• _Aim of the task_: Scan the records below for the line with "purple pencil: 8 -> 6" and the line with "white pan: 3 -> 4". Repeat those two lines and every line between them exactly, and nothing else.

(Excerpted data)

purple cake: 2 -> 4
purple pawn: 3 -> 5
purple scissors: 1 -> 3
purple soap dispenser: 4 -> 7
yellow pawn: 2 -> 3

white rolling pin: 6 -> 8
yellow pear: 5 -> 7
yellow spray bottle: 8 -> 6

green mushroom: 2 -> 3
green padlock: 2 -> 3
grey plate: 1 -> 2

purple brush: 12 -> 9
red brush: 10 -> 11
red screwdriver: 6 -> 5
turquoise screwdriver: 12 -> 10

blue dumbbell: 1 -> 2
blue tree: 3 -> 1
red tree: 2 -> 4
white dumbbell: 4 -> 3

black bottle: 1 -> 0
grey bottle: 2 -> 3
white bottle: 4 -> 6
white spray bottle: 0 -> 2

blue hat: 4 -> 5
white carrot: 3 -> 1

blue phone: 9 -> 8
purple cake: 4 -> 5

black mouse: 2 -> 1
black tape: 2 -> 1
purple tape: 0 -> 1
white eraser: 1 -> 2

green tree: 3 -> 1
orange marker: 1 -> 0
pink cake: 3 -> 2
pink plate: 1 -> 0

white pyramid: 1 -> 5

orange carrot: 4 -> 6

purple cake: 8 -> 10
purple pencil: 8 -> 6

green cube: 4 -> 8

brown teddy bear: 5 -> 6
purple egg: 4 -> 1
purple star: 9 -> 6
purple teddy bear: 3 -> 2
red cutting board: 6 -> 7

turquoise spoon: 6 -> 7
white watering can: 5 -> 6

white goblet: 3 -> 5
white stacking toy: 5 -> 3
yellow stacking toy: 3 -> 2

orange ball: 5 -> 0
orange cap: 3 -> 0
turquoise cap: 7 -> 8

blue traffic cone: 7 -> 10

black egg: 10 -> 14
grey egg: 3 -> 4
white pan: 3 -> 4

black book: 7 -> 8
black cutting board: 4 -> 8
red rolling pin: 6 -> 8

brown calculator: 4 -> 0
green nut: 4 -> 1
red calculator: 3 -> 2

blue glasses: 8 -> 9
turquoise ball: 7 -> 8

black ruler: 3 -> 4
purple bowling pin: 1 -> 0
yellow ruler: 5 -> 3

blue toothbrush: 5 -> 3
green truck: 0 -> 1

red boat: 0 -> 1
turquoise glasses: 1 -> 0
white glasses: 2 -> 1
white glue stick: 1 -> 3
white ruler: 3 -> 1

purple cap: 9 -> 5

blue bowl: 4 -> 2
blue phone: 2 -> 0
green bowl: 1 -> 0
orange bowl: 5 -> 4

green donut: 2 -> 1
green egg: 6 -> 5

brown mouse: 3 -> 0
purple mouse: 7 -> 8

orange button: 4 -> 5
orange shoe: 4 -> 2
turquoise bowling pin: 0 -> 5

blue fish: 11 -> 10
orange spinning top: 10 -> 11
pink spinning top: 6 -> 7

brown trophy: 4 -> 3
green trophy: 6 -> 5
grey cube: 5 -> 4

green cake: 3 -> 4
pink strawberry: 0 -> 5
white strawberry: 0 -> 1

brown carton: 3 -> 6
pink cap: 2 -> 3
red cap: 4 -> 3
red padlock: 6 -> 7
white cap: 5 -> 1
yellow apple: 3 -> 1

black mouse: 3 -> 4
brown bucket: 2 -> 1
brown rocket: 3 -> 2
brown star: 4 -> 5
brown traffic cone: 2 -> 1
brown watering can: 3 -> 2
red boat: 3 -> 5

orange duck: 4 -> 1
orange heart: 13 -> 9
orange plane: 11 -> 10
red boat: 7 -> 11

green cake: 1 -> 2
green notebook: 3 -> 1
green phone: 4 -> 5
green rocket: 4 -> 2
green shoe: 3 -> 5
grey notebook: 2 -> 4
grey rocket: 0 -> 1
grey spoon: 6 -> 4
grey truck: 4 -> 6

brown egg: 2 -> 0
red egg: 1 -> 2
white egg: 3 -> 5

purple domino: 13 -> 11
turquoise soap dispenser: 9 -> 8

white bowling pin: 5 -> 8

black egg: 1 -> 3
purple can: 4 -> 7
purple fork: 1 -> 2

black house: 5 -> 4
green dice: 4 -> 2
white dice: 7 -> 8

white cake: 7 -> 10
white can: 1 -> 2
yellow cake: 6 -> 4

(End Excerpted data)

• _Reply_:
purple pencil: 8 -> 6

green cube: 4 -> 8

brown teddy bear: 5 -> 6
purple egg: 4 -> 1
purple star: 9 -> 6
purple teddy bear: 3 -> 2
red cutting board: 6 -> 7

turquoise spoon: 6 -> 7
white watering can: 5 -> 6

white goblet: 3 -> 5
white stacking toy: 5 -> 3
yellow stacking toy: 3 -> 2

orange ball: 5 -> 0
orange cap: 3 -> 0
turquoise cap: 7 -> 8

blue traffic cone: 7 -> 10

black egg: 10 -> 14
grey egg: 3 -> 4
white pan: 3 -> 4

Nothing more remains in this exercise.